* _Work to complete_: Go over the entries below line by line, copying each one that contains the word "brown".

[[ Exercise material open ]]

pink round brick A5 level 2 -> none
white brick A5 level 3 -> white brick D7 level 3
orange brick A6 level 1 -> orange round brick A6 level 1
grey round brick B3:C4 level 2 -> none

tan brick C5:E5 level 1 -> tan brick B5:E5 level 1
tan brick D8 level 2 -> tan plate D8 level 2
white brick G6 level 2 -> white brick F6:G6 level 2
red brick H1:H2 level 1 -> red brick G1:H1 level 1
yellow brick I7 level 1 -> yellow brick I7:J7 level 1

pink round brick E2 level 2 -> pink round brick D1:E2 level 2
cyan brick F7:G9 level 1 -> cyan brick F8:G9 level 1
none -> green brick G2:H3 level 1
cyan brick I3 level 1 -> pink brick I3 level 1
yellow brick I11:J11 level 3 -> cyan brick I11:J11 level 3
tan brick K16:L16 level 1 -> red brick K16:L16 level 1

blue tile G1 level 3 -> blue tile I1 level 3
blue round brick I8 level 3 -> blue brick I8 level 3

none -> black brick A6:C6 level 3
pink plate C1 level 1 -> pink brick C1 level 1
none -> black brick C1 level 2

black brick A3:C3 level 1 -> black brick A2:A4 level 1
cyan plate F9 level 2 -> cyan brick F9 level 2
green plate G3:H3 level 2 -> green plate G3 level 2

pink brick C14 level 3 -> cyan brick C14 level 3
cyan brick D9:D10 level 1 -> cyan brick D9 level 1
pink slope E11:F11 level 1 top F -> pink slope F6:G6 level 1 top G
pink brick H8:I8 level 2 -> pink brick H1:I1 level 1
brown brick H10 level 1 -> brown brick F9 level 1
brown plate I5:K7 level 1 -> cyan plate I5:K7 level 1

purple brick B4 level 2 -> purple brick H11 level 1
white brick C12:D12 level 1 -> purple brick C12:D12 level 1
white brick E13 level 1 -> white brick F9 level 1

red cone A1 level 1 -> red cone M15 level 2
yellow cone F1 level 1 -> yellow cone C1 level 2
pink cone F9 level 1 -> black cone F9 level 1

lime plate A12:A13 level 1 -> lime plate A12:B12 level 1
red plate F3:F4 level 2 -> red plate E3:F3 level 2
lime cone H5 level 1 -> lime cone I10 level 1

[[ Exercise material closed ]]

* _Answer box_:
brown brick H10 level 1 -> brown brick F9 level 1
brown plate I5:K7 level 1 -> cyan plate I5:K7 level 1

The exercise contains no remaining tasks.